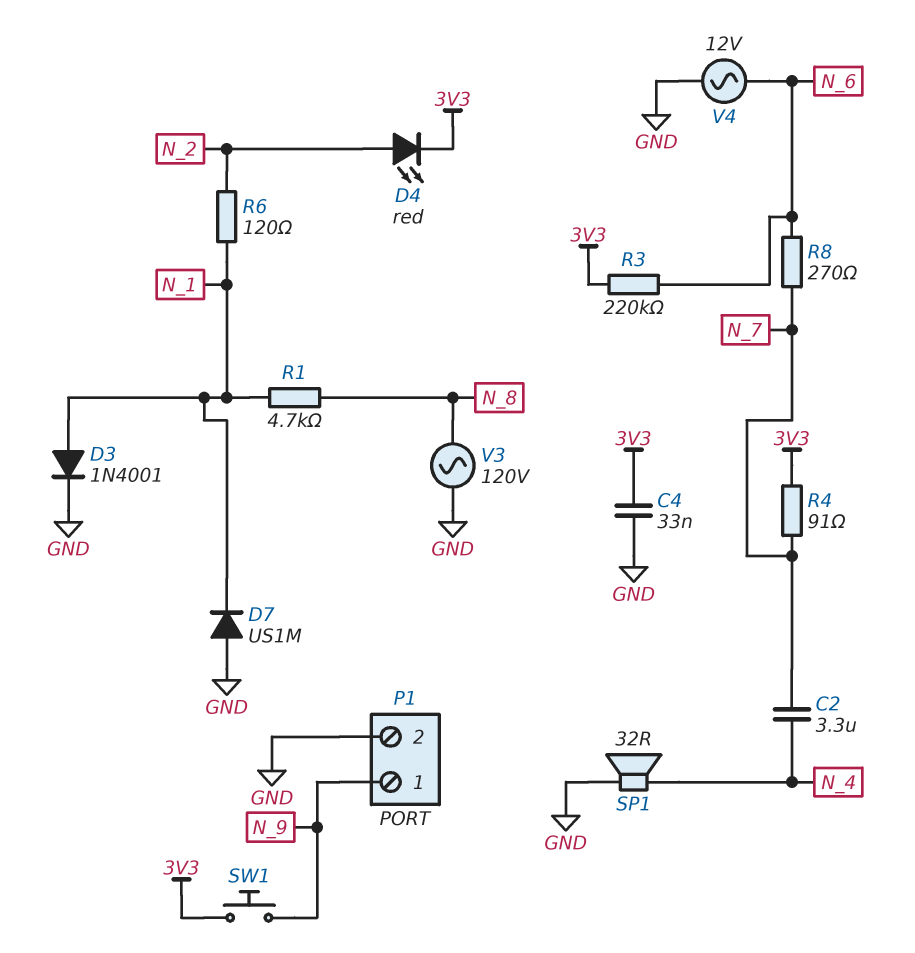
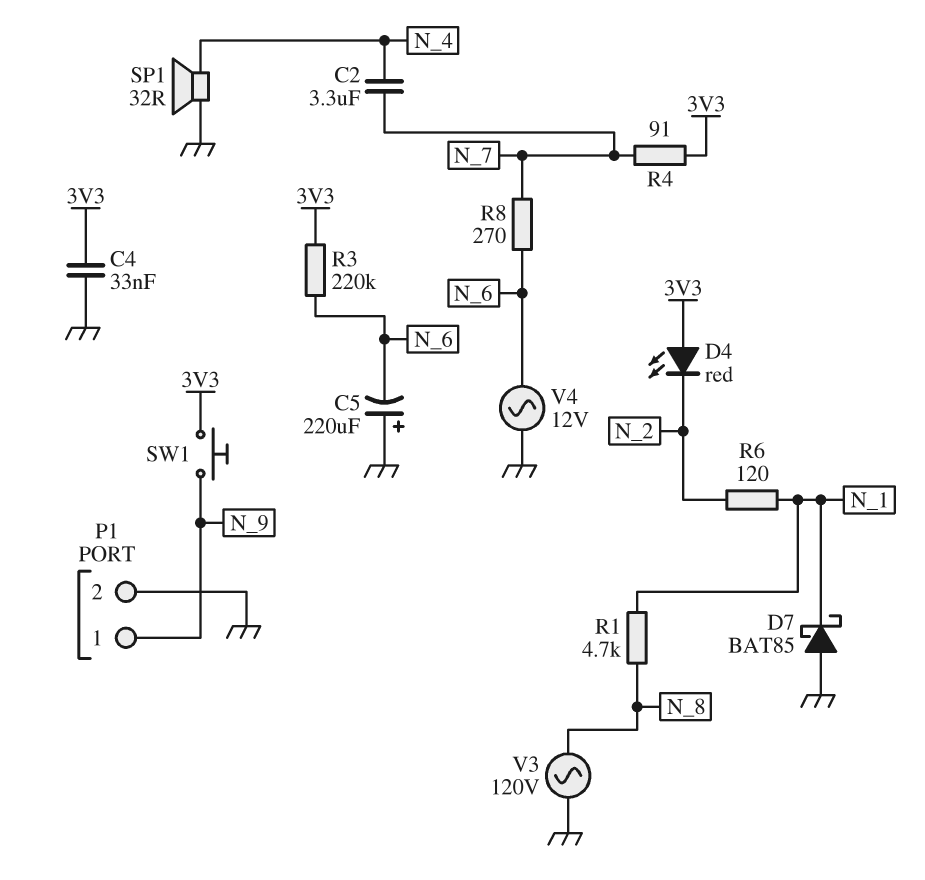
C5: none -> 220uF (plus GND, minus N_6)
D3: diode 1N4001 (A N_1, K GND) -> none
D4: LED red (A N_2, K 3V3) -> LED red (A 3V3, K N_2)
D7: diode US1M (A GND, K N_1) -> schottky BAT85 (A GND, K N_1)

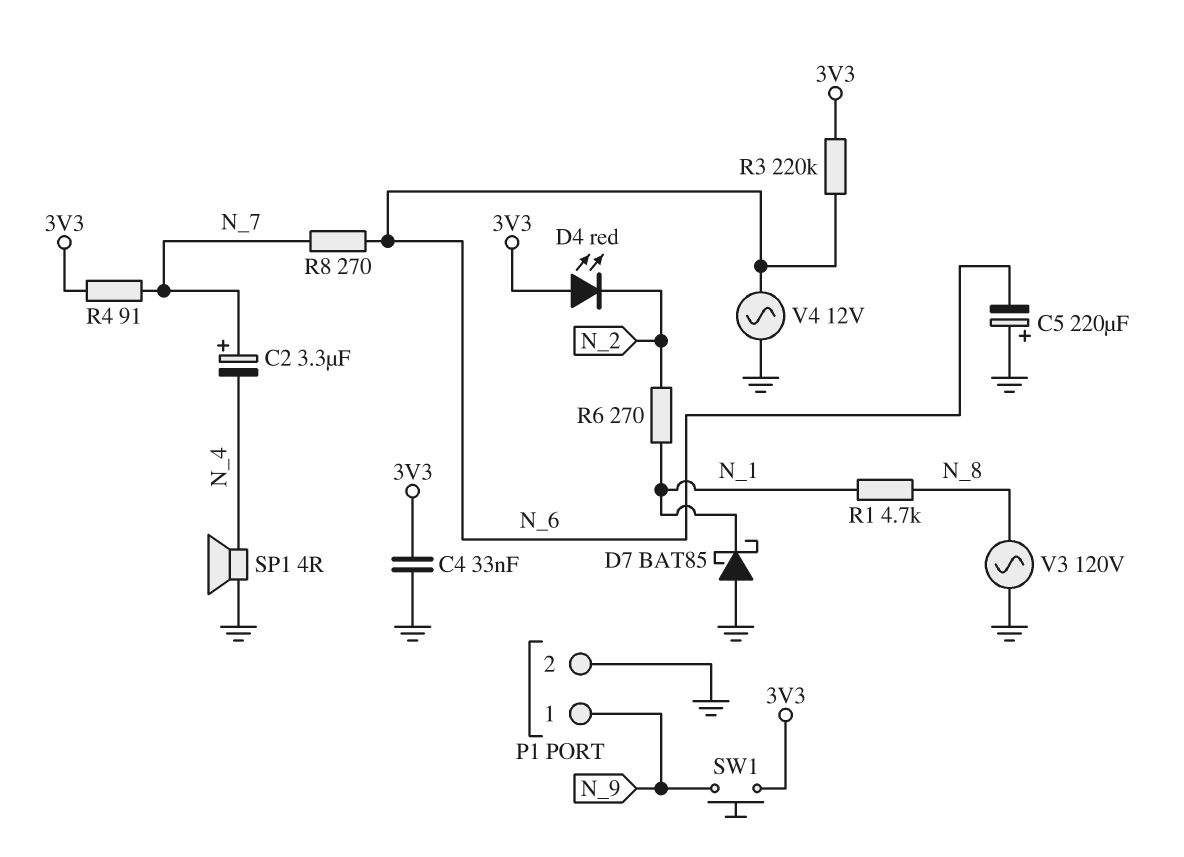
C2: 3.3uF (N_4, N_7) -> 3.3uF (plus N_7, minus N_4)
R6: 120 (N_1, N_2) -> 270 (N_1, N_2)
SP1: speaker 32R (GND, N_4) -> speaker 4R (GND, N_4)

=-=-=

> **Problem details**
Retype exactly the lines from the line containing "D4: LED red" through the end of the entries above, including both ends, and leave every picture out.

> **Reply to the exercise**
D4: LED red (A N_2, K 3V3) -> LED red (A 3V3, K N_2)
D7: diode US1M (A GND, K N_1) -> schottky BAT85 (A GND, K N_1)

C2: 3.3uF (N_4, N_7) -> 3.3uF (plus N_7, minus N_4)
R6: 120 (N_1, N_2) -> 270 (N_1, N_2)
SP1: speaker 32R (GND, N_4) -> speaker 4R (GND, N_4)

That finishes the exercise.